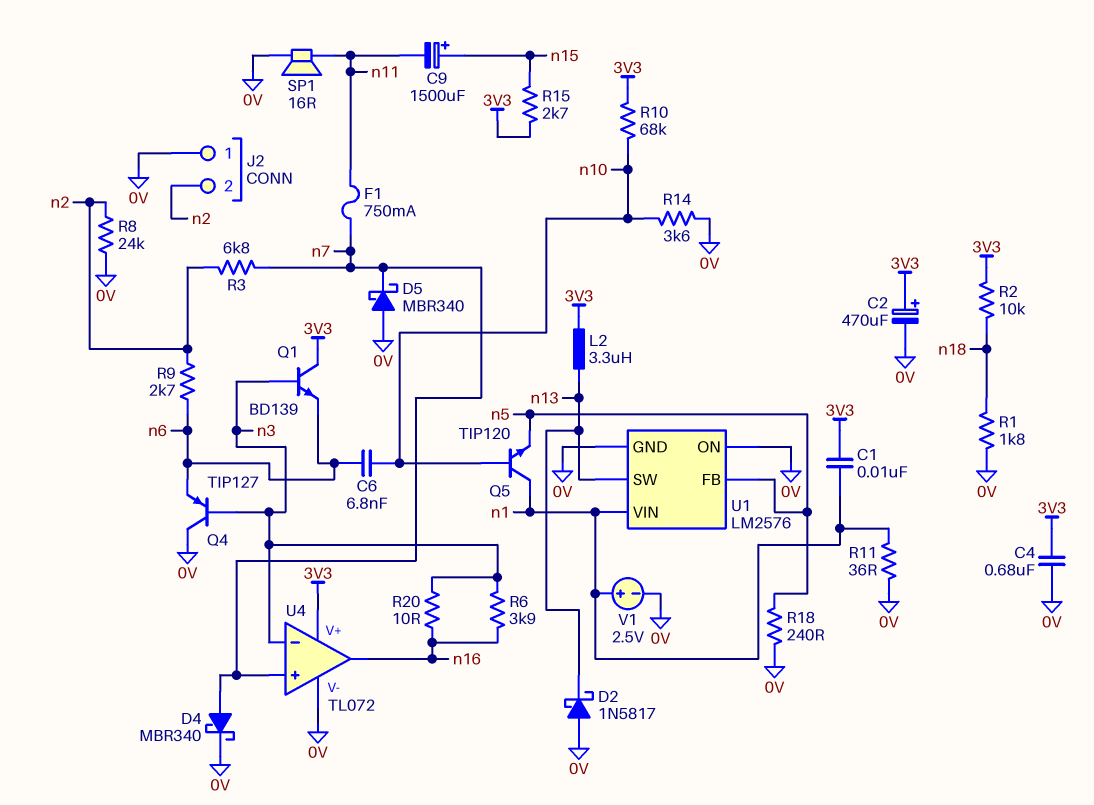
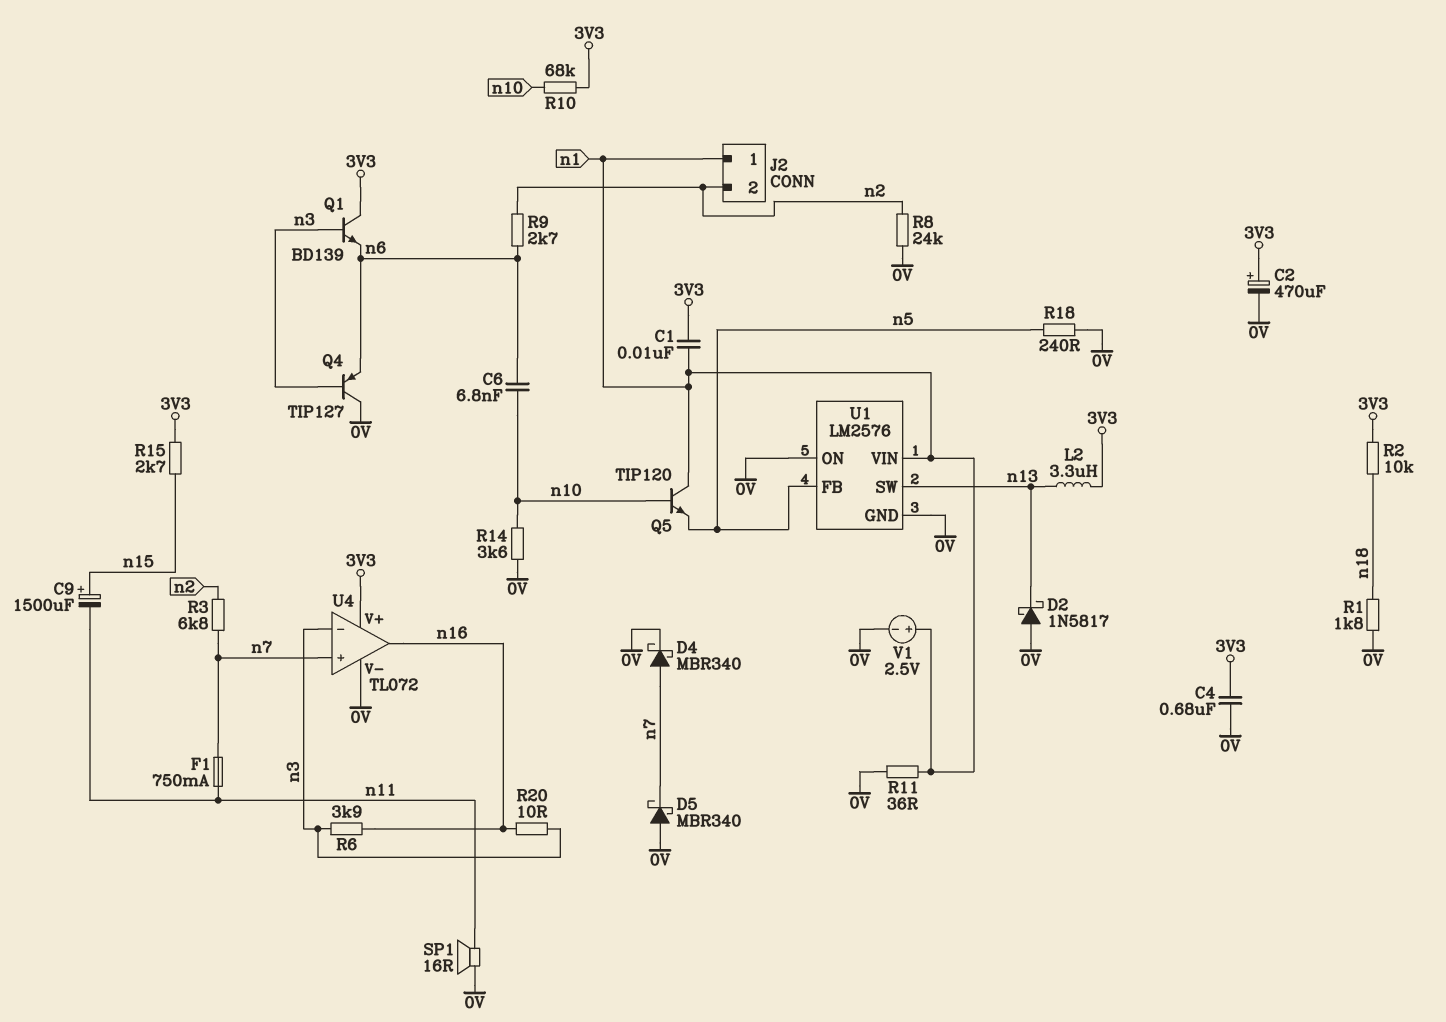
J2 pin 1: 0V -> n1

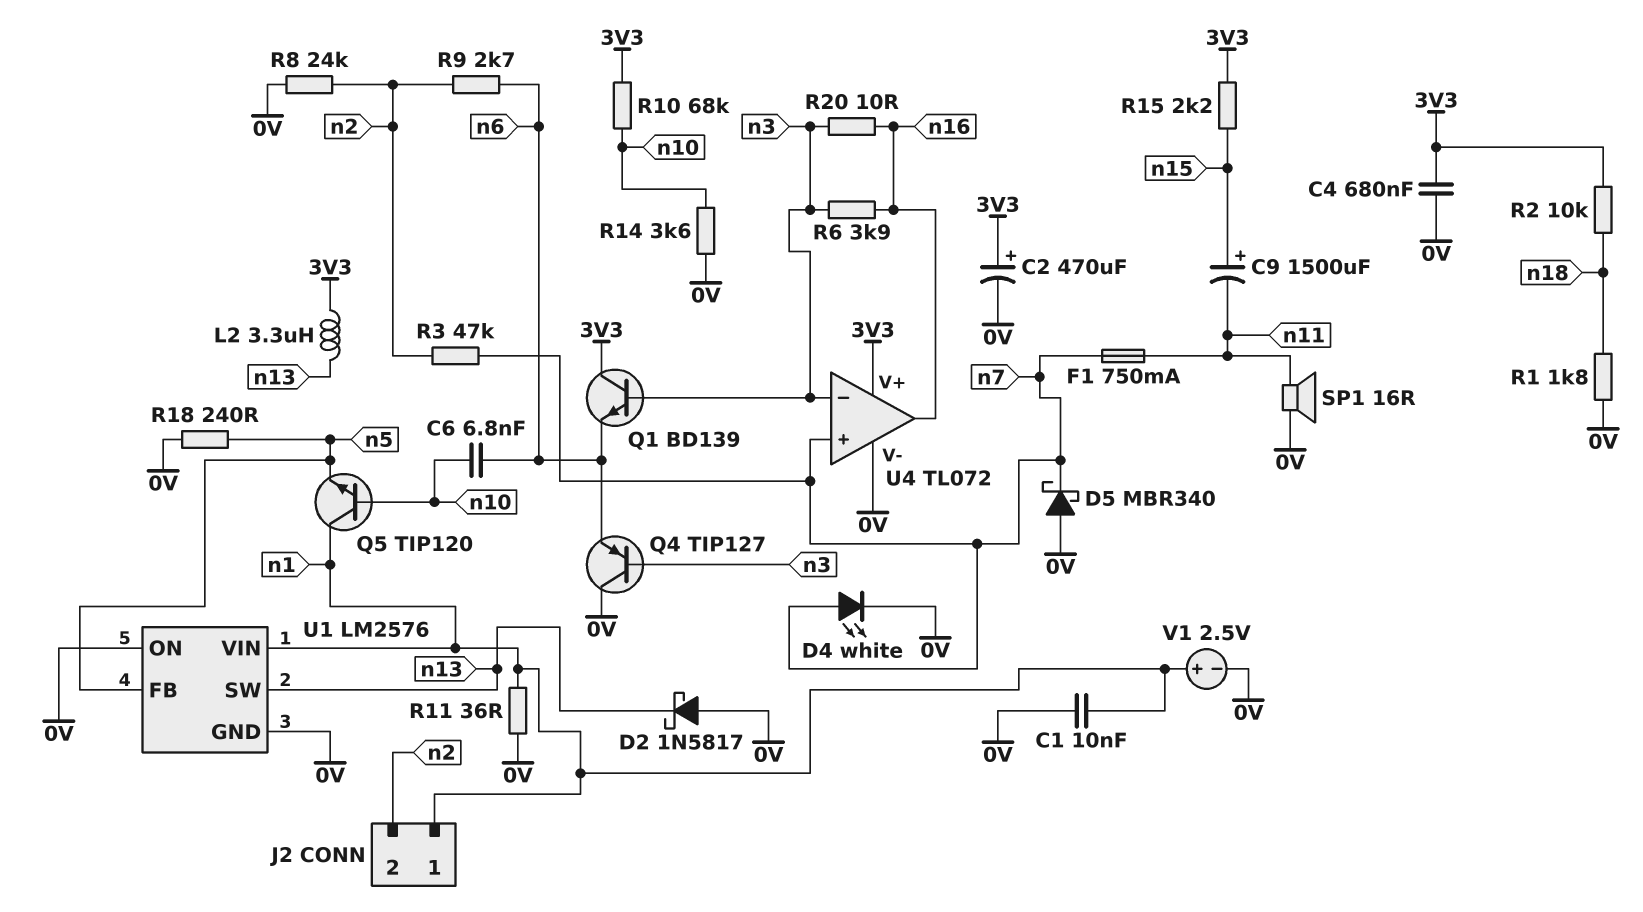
C1: 10nF (3V3, n1) -> 10nF (0V, n1)
D4: schottky MBR340 (A n7, K 0V) -> LED white (A n7, K 0V)
R3: 6.8k (n2, n7) -> 47k (n2, n7)
R15: 2.7k (3V3, n15) -> 2.2k (3V3, n15)

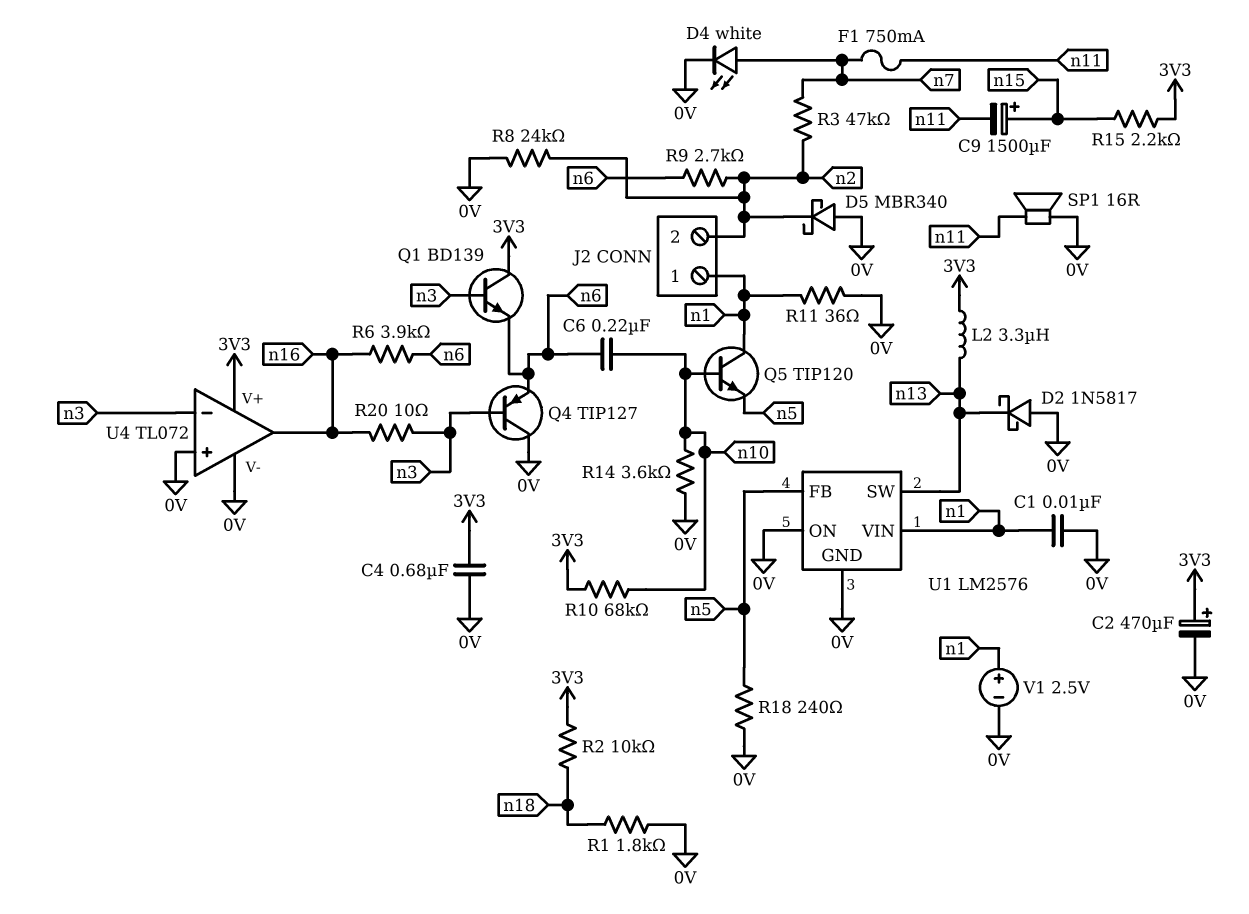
C6: 6.8nF (n6, n10) -> 220nF (n6, n10)
D5: schottky MBR340 (A 0V, K n7) -> schottky MBR340 (A 0V, K n2)
R6: 3.9k (n3, n16) -> 3.9k (n6, n16)
U4 pin in+: n7 -> 0V

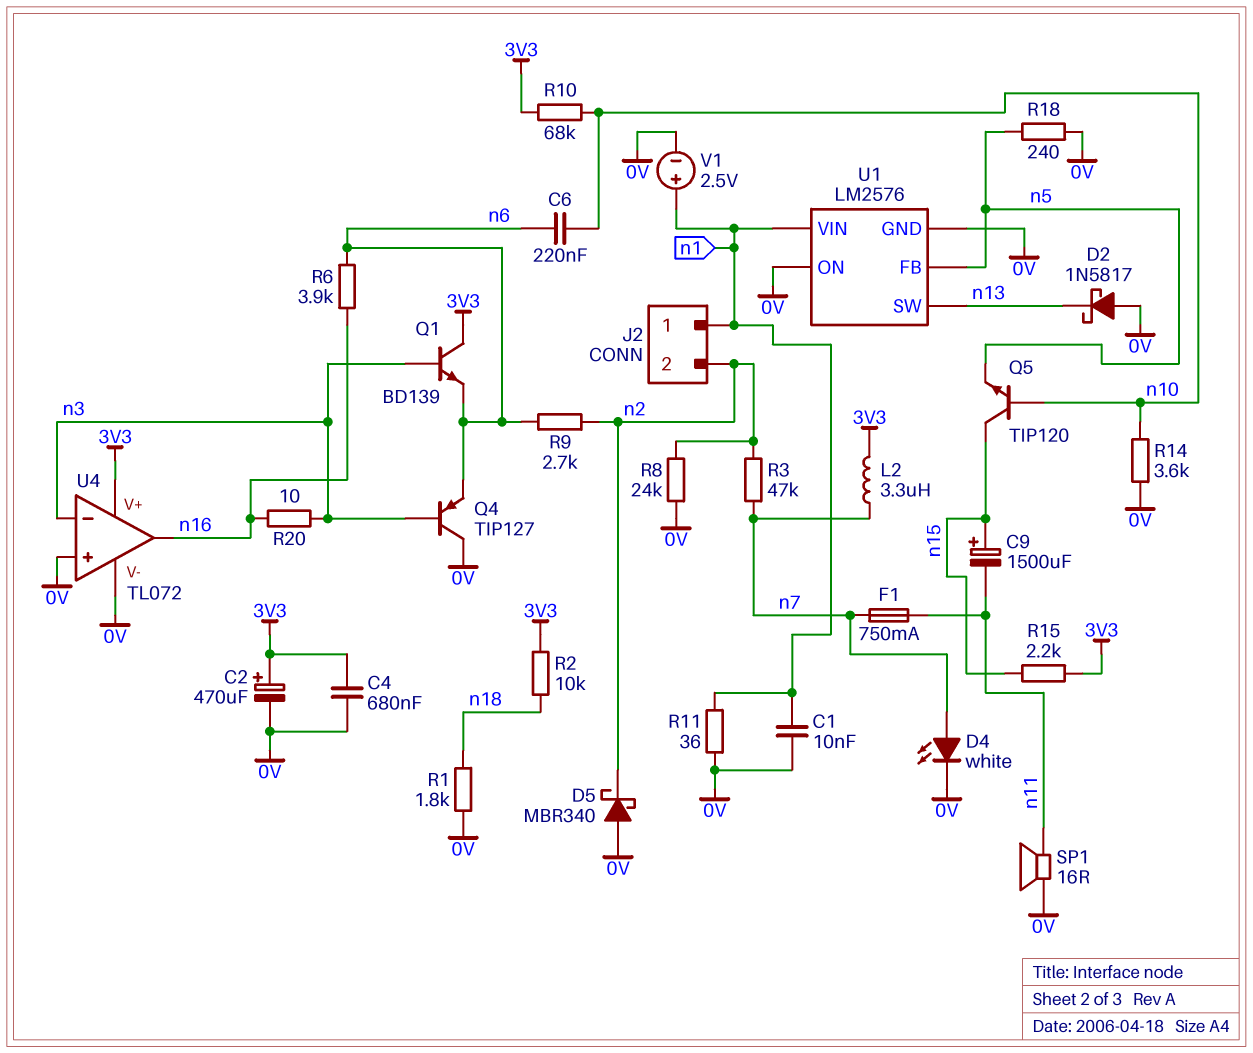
L2: 3.3uH (3V3, n13) -> 3.3uH (3V3, n7)
Q5: NPN TIP120 (B n10, C n1, E n5) -> NPN TIP120 (B n10, C n15, E n5)

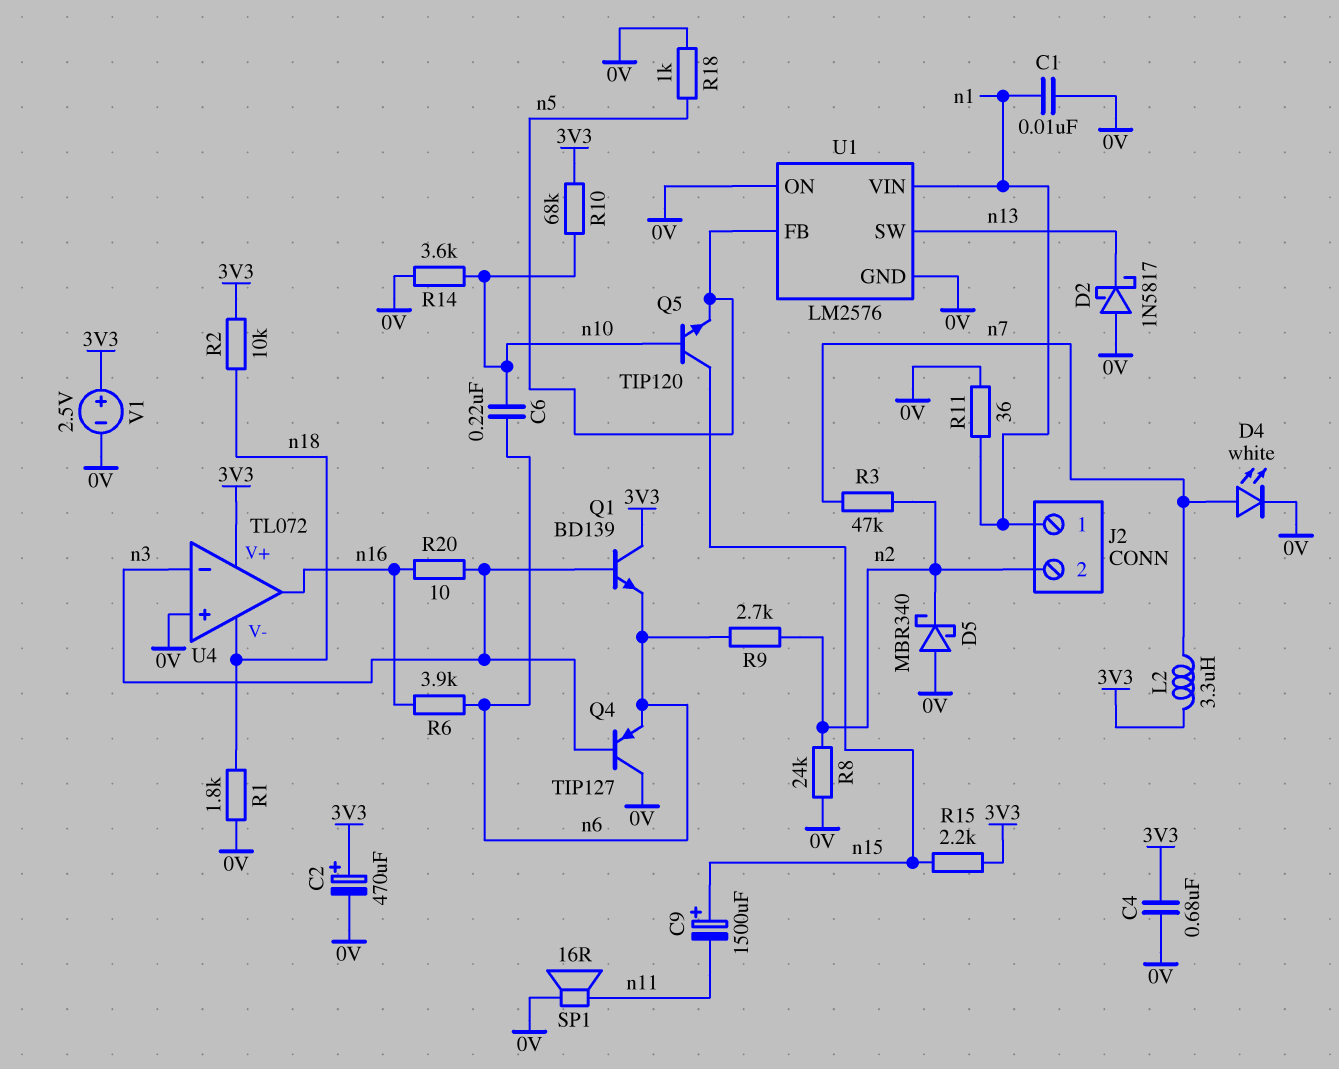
F1: 750mA (n7, n11) -> none
R18: 240 (0V, n5) -> 1k (0V, n5)
U4 pin V-: 0V -> n18
V1: 2.5V (plus n1, minus 0V) -> 2.5V (plus 3V3, minus 0V)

:::::

▶ **Exercise directions**
Write out all the entries exactly, except for the pictures.

▶ **Answer below**
J2 pin 1: 0V -> n1

C1: 10nF (3V3, n1) -> 10nF (0V, n1)
D4: schottky MBR340 (A n7, K 0V) -> LED white (A n7, K 0V)
R3: 6.8k (n2, n7) -> 47k (n2, n7)
R15: 2.7k (3V3, n15) -> 2.2k (3V3, n15)

C6: 6.8nF (n6, n10) -> 220nF (n6, n10)
D5: schottky MBR340 (A 0V, K n7) -> schottky MBR340 (A 0V, K n2)
R6: 3.9k (n3, n16) -> 3.9k (n6, n16)
U4 pin in+: n7 -> 0V

L2: 3.3uH (3V3, n13) -> 3.3uH (3V3, n7)
Q5: NPN TIP120 (B n10, C n1, E n5) -> NPN TIP120 (B n10, C n15, E n5)

F1: 750mA (n7, n11) -> none
R18: 240 (0V, n5) -> 1k (0V, n5)
U4 pin V-: 0V -> n18
V1: 2.5V (plus n1, minus 0V) -> 2.5V (plus 3V3, minus 0V)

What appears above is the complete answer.